GIVEN INFORMATION:
———
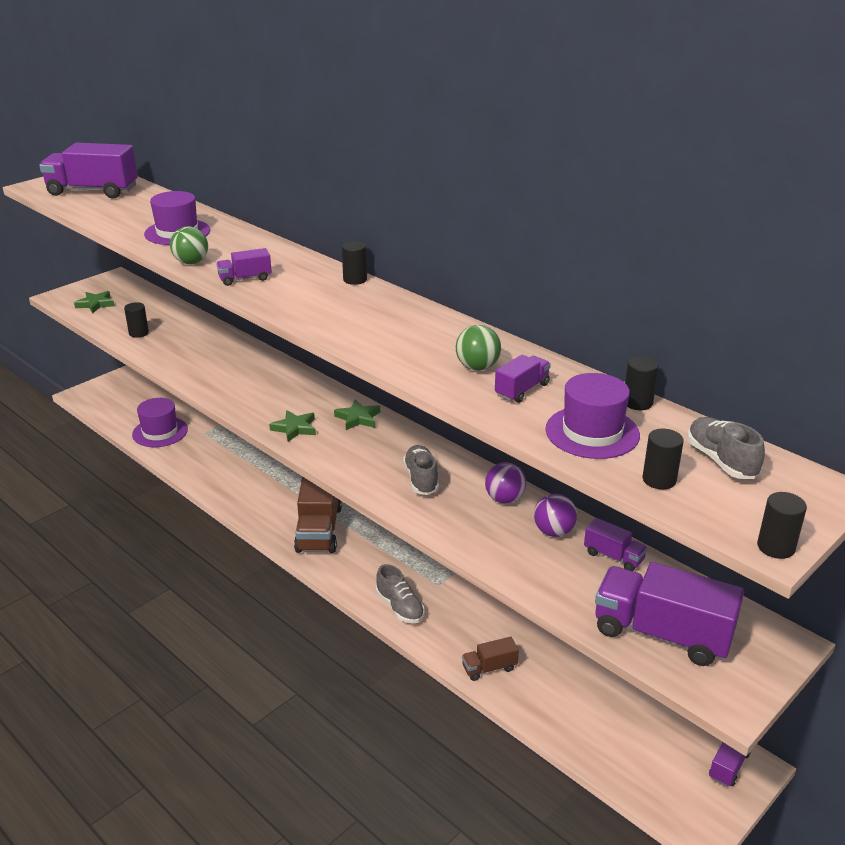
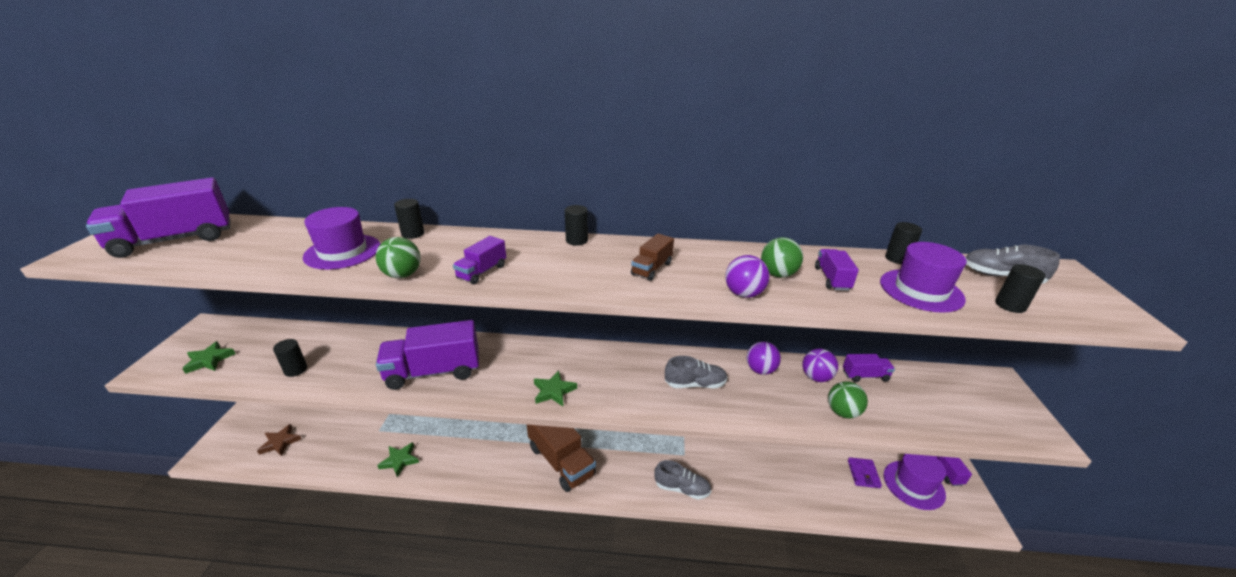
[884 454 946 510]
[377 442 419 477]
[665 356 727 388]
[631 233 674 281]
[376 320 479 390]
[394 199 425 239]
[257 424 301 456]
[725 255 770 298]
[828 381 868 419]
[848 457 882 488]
———
TO DO: Your reply should consist only of the lines running from the line with "[377 442 419 477]" to the end of the listing, retyped exactly.

ANSWER TO THIS EXERCISE:
[377 442 419 477]
[665 356 727 388]
[631 233 674 281]
[376 320 479 390]
[394 199 425 239]
[257 424 301 456]
[725 255 770 298]
[828 381 868 419]
[848 457 882 488]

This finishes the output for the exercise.